* **PROMPT**:
Copy each line of the data beneath in which the word "pink" appears.
── DATA SUPPLIED
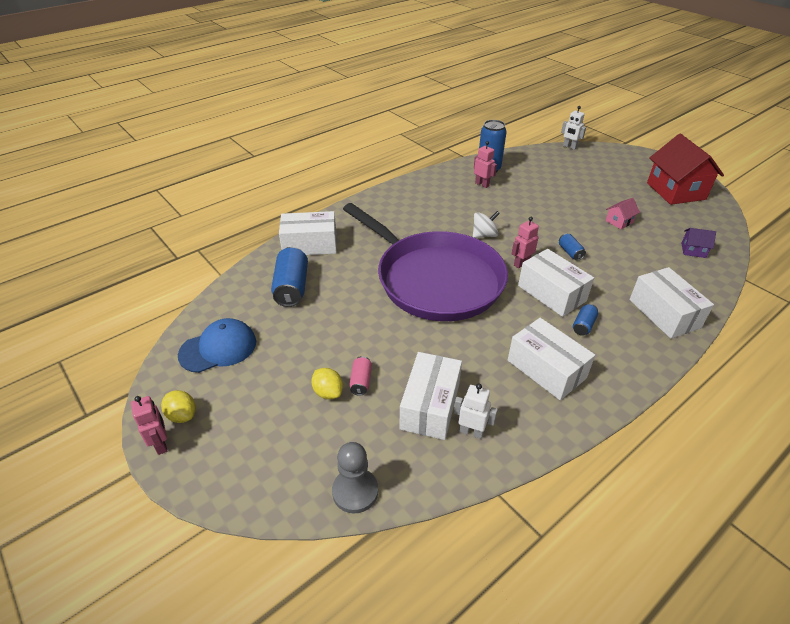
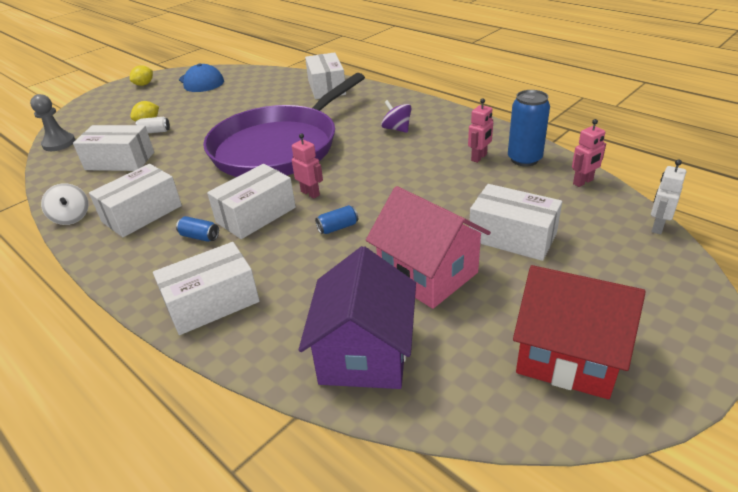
camera: 85 degrees right, 5 degrees down
(161, 444) = (124, 84): pink robot -> pink robot (583, 182)
(292, 287) = (267, 91): blue can -> none
(361, 381) = (155, 132): pink can -> white can
(423, 213) = (397, 129): none -> purple spinning top
(471, 431) = (87, 180): white robot -> none
(484, 235) = (362, 167): white spinning top -> white spinning top (71, 217)
(580, 188) = (512, 237): none -> white box
(619, 221) = (427, 274): pink house -> pink house, size x2.28
(676, 191) = (567, 355): red house -> red house turned 45 degrees clockwise
(693, 250) = (364, 353): purple house -> purple house, size x2.28

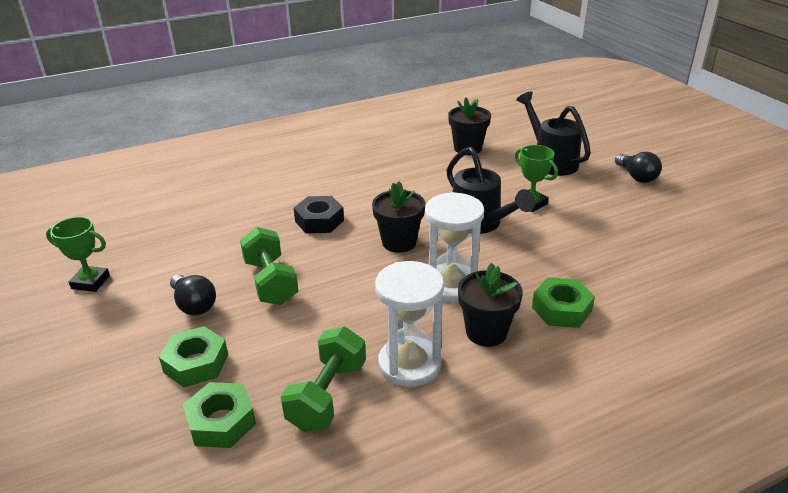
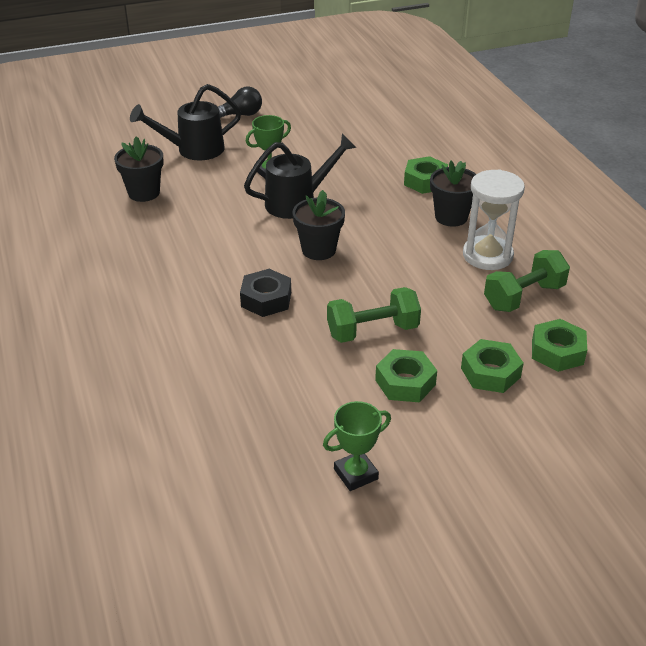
camera: 85 degrees left, 5 degrees up
(91, 282) = (355, 474): green trophy -> green trophy turned 45 degrees clockwise
(194, 305) = (405, 382): black light bulb -> green nut
(327, 395) = (524, 297): green dumbbell -> green dumbbell turned 60 degrees counterclockwise
(451, 285) = (390, 227): white hourglass -> none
────
* **ANSWER AREA**:
(161, 444) = (124, 84): pink robot -> pink robot (583, 182)
(361, 381) = (155, 132): pink can -> white can
(619, 221) = (427, 274): pink house -> pink house, size x2.28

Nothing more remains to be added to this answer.